====== LISTING ======

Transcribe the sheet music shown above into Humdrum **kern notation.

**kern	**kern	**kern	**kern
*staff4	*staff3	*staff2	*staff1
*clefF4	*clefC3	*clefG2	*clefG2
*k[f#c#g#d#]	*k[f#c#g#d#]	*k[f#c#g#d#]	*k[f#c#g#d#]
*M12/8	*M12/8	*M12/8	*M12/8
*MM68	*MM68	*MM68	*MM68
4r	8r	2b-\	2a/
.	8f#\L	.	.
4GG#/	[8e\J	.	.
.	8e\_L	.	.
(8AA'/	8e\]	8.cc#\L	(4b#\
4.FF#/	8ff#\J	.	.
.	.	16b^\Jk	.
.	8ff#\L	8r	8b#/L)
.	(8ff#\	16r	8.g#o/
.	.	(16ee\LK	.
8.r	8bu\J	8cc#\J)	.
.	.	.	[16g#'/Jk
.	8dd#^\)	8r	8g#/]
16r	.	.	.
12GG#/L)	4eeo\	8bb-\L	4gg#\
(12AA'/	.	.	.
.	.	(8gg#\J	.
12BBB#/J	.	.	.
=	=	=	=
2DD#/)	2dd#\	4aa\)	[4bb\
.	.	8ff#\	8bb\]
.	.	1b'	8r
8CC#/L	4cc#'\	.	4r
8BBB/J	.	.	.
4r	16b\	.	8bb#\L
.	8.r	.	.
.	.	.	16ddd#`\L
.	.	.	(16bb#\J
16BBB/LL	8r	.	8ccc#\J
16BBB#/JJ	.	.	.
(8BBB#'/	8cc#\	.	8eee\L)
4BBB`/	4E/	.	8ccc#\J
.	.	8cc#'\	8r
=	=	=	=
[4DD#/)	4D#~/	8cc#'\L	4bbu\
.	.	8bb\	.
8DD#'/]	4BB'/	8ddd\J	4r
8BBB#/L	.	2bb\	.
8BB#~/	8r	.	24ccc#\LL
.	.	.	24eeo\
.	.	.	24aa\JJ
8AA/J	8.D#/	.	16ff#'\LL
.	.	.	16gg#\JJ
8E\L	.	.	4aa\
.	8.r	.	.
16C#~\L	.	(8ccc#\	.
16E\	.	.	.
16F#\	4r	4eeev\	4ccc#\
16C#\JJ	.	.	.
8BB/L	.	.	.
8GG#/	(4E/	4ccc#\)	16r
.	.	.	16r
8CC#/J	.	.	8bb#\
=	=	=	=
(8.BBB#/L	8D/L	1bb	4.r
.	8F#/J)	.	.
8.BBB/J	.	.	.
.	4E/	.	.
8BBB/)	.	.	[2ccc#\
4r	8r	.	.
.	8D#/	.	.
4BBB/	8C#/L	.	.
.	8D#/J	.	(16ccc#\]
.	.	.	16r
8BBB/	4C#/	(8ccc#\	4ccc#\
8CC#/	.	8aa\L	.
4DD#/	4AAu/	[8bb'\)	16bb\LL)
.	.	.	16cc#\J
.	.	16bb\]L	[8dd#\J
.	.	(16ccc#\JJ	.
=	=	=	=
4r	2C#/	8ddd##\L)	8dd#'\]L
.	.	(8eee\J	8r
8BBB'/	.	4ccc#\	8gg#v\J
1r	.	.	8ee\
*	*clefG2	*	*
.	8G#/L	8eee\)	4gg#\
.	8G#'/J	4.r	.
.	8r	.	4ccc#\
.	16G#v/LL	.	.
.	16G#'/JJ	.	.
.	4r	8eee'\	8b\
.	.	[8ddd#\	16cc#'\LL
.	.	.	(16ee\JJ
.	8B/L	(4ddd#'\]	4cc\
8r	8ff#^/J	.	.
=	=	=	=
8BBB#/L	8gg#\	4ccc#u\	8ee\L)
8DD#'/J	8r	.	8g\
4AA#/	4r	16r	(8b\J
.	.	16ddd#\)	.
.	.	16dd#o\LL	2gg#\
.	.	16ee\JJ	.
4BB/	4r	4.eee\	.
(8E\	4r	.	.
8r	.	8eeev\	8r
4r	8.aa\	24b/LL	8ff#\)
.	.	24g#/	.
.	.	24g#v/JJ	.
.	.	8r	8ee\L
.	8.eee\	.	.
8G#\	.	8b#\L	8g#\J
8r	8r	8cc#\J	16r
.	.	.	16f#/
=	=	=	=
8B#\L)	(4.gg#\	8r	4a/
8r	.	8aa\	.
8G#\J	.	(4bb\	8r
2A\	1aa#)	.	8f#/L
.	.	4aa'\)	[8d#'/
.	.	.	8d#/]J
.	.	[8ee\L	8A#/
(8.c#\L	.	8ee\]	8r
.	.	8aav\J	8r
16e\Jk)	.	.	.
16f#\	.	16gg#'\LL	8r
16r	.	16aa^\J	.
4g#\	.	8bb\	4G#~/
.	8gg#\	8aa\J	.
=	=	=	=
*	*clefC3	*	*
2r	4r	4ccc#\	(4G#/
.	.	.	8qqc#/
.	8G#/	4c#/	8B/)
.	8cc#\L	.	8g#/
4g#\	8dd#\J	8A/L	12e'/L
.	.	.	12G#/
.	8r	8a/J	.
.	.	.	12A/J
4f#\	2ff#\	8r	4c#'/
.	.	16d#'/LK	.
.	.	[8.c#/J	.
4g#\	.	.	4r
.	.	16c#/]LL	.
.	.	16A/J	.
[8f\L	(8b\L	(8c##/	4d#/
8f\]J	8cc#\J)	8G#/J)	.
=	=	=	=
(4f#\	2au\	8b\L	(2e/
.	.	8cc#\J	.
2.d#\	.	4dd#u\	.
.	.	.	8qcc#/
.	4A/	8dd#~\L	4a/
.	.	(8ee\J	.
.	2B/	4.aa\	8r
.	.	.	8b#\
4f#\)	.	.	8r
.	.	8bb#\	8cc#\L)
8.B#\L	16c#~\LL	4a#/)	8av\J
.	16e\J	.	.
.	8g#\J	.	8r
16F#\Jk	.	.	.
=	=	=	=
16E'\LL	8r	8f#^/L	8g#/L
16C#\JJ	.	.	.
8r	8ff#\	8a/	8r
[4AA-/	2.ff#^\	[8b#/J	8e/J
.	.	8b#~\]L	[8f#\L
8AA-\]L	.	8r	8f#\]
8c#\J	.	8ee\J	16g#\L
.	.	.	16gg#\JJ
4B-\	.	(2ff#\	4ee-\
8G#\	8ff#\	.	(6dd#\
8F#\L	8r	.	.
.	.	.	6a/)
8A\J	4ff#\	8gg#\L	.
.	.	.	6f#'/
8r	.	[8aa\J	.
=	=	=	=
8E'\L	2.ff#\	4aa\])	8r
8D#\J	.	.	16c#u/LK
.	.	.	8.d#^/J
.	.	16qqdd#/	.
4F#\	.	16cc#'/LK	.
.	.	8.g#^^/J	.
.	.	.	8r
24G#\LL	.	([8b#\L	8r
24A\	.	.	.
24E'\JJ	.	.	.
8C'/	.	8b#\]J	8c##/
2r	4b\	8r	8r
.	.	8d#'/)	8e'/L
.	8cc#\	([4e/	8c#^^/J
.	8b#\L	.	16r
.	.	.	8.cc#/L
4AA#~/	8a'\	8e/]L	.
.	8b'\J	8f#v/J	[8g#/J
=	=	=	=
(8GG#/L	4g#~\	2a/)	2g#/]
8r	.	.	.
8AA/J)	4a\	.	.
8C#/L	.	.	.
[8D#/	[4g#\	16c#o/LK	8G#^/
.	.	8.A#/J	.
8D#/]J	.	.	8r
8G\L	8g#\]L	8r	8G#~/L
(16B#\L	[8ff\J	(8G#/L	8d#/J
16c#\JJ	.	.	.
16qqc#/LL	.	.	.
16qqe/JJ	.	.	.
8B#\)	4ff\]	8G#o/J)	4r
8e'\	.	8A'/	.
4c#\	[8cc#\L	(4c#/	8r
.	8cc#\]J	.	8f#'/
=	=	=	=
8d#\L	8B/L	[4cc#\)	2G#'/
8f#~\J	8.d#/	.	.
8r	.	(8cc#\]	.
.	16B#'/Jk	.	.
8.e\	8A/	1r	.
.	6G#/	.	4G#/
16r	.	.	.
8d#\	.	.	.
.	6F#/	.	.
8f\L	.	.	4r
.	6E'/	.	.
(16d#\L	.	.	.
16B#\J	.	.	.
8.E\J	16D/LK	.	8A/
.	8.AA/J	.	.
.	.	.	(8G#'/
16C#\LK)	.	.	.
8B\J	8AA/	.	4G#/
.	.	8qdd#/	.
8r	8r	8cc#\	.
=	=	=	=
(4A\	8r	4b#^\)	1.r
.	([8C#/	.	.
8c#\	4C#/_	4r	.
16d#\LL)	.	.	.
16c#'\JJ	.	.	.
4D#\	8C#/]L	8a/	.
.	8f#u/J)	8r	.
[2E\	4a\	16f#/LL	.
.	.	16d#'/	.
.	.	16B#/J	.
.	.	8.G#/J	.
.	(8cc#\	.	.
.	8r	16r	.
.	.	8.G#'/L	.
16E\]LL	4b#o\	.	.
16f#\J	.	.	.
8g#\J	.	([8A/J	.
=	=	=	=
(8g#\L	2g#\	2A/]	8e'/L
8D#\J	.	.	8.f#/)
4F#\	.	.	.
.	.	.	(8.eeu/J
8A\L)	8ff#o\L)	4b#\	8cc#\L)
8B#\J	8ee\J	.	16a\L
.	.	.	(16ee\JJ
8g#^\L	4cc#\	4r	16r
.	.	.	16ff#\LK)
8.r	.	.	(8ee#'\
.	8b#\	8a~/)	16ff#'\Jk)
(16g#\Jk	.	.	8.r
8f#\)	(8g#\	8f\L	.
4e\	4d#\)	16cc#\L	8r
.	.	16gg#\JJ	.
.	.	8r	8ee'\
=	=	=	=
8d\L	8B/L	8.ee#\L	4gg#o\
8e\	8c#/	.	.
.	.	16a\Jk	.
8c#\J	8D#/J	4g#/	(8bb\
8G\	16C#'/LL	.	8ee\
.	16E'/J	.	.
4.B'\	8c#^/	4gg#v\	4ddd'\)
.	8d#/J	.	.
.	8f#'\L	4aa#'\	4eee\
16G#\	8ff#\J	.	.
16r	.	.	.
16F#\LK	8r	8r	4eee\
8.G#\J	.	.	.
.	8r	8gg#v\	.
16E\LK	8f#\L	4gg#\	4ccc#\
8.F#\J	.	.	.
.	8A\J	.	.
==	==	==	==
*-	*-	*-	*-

======

Copy each line from the entries above that contains the string "kern".

▶ THE RESPONSE
Transcribe the sheet music shown above into Humdrum **kern notation.
**kern	**kern	**kern	**kern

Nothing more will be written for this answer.